-- What is required --
Where a picture appears in the data below, exclude it; restate everything else word for word.

- - -

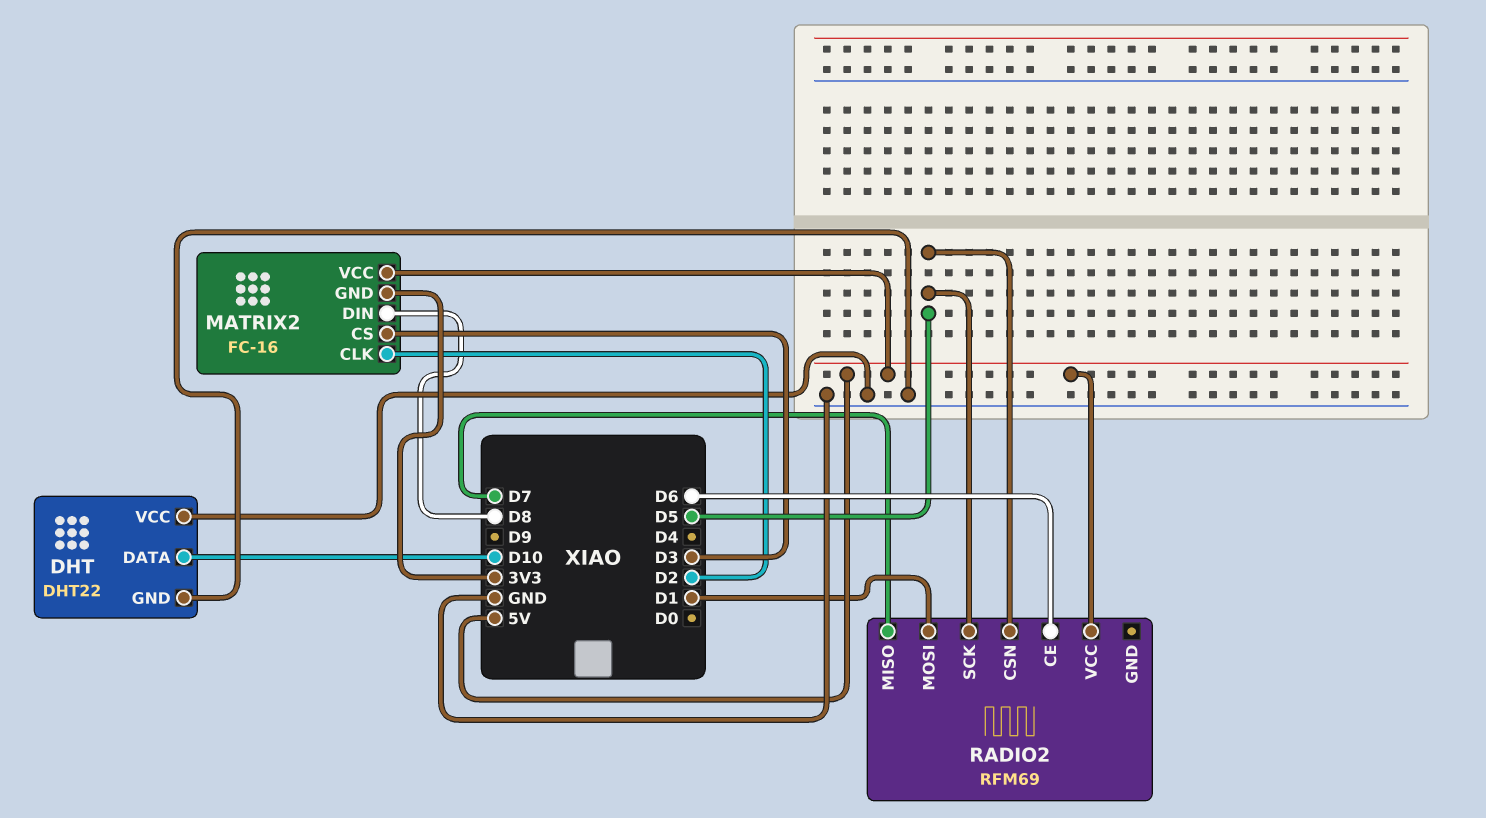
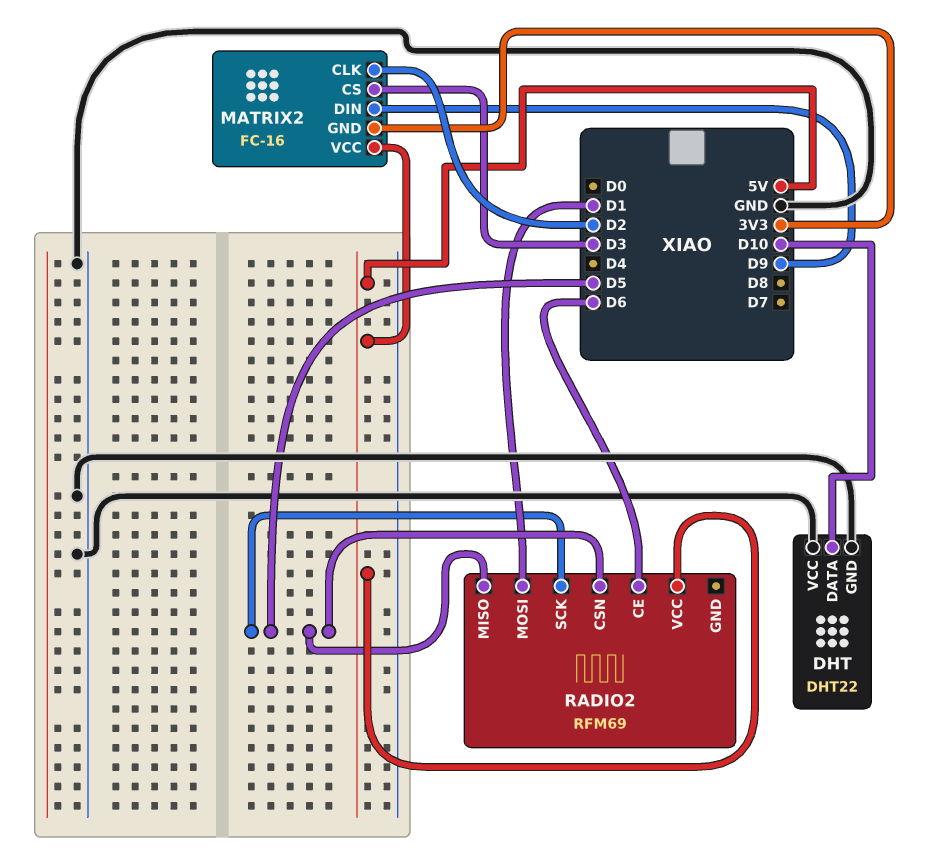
MATRIX2 pin DIN: D8 -> D9
RADIO2 pin MISO: D7 -> D5

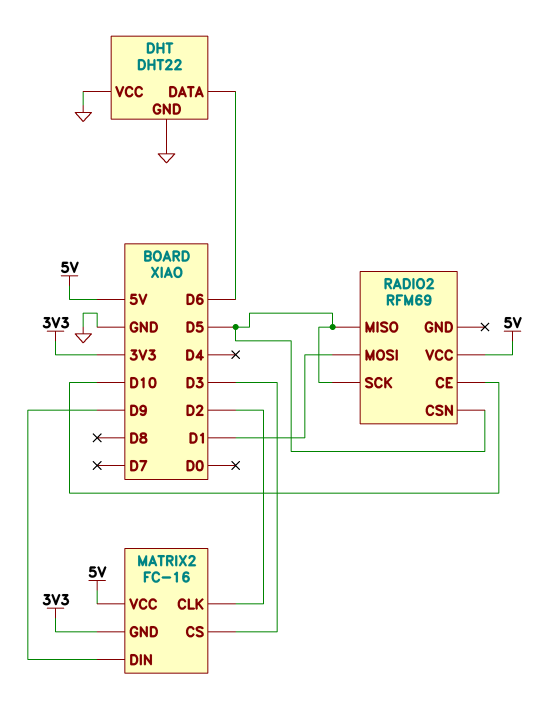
DHT pin DATA: D10 -> D6
RADIO2 pin CE: D6 -> D10

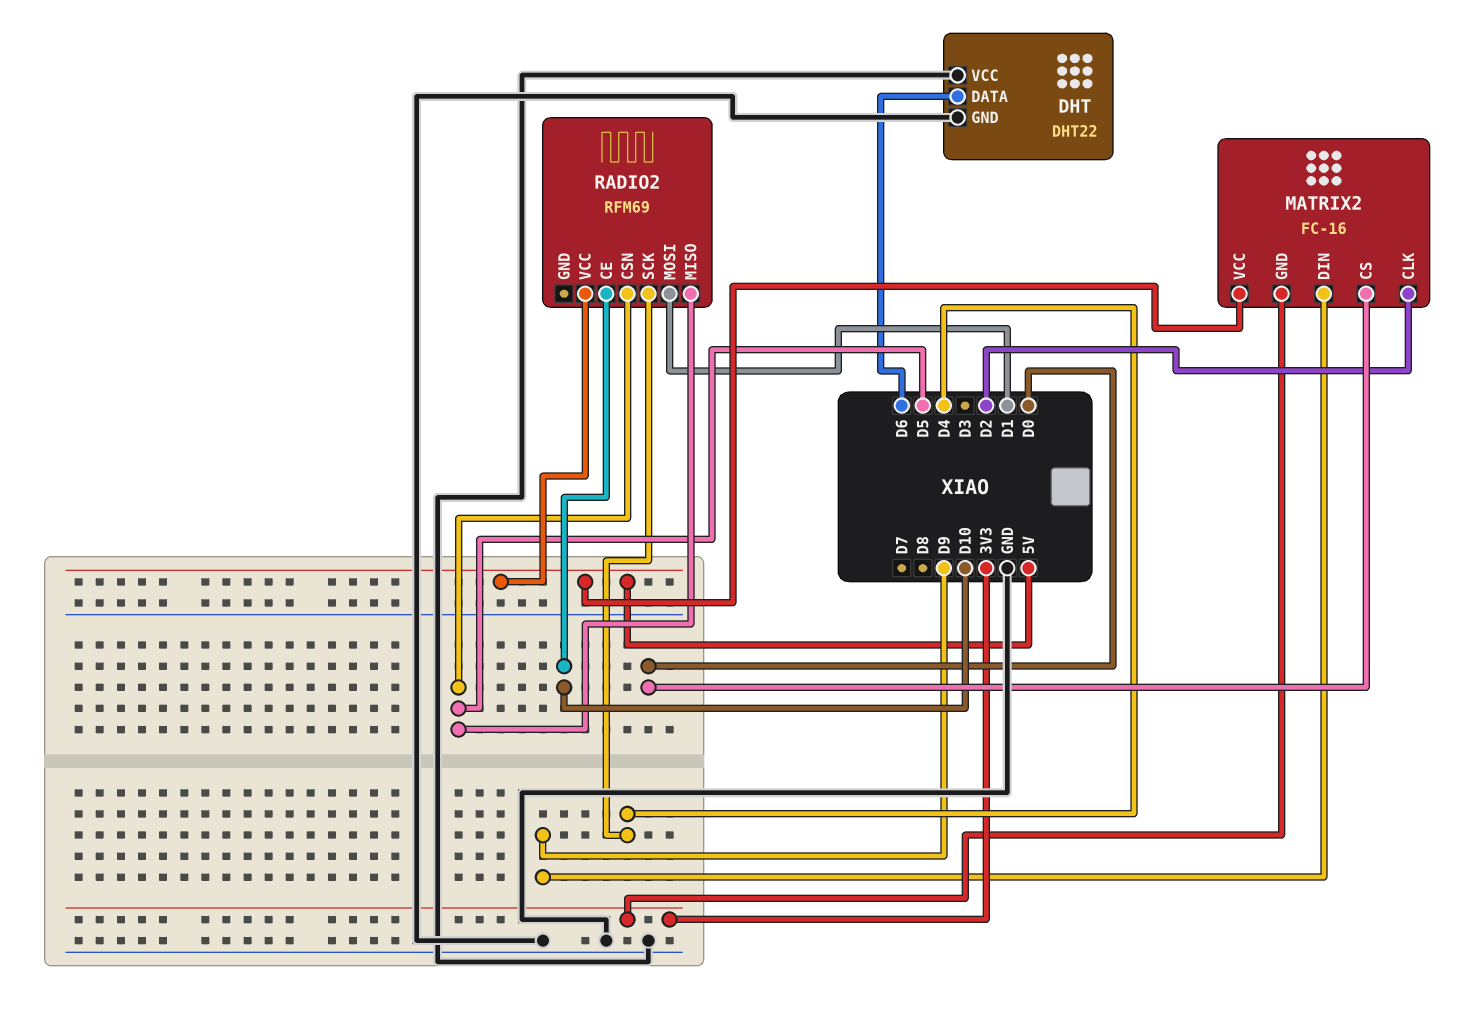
MATRIX2 pin CS: D3 -> D0
RADIO2 pin SCK: D5 -> D4

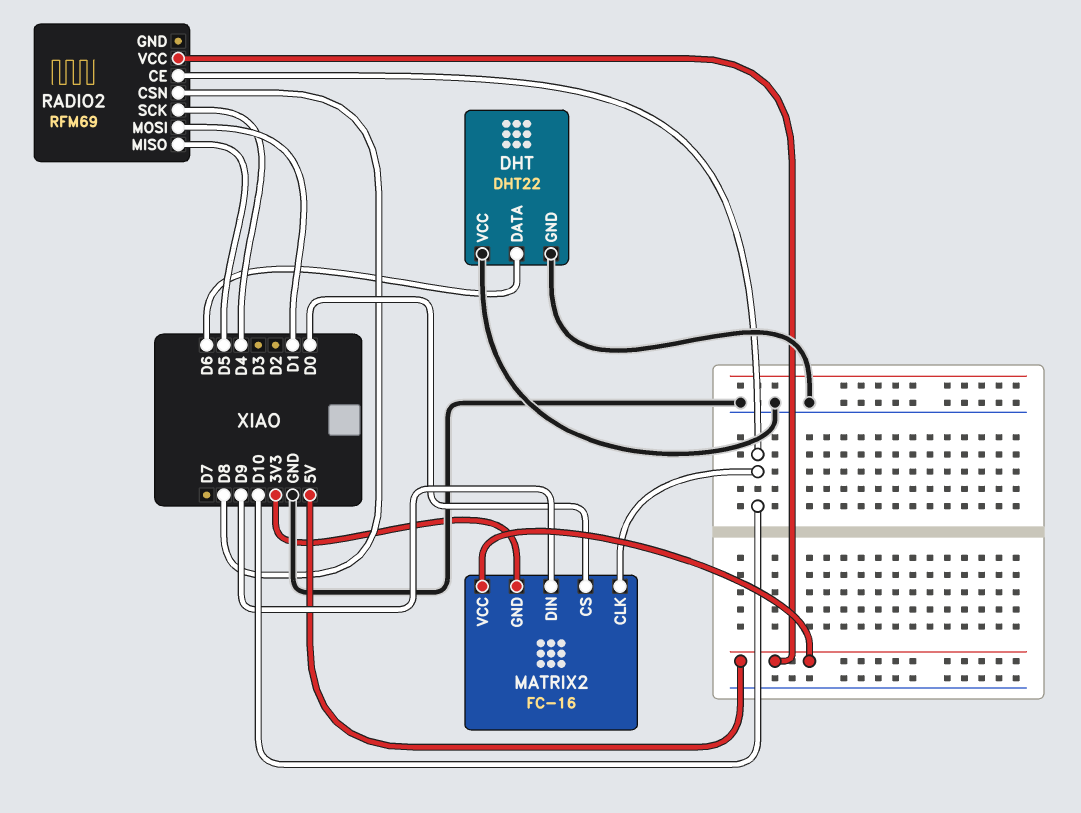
MATRIX2 pin CLK: D2 -> D10
RADIO2 pin CSN: D5 -> D8

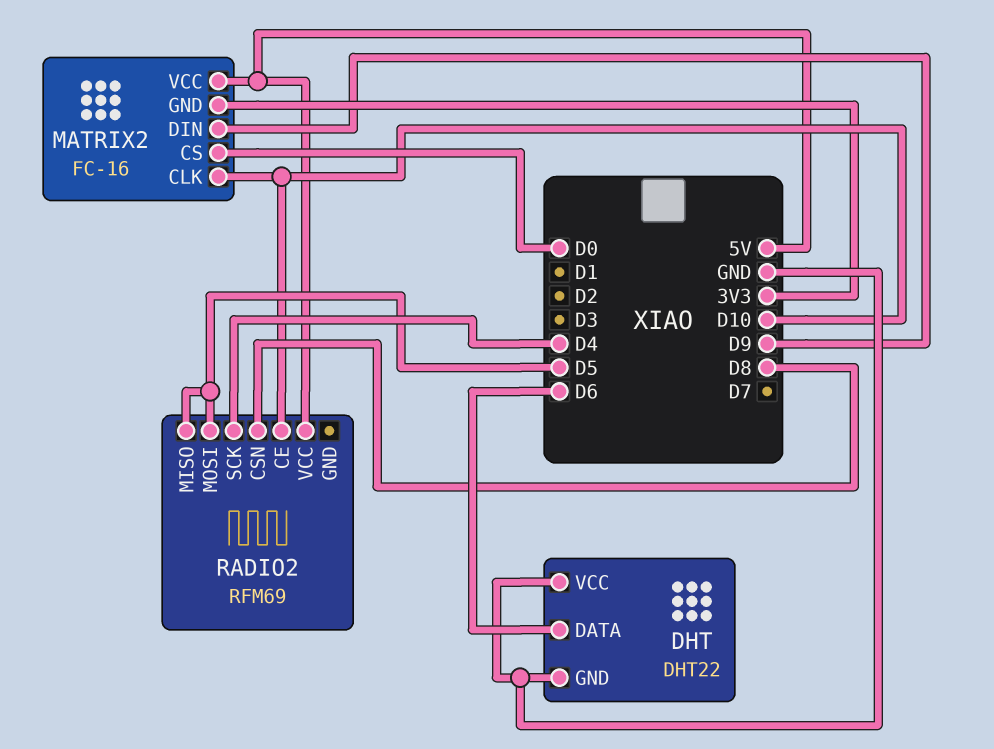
RADIO2 pin MOSI: D1 -> D5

- - -

-- Solution for this exercise --
MATRIX2 pin DIN: D8 -> D9
RADIO2 pin MISO: D7 -> D5

DHT pin DATA: D10 -> D6
RADIO2 pin CE: D6 -> D10

MATRIX2 pin CS: D3 -> D0
RADIO2 pin SCK: D5 -> D4

MATRIX2 pin CLK: D2 -> D10
RADIO2 pin CSN: D5 -> D8

RADIO2 pin MOSI: D1 -> D5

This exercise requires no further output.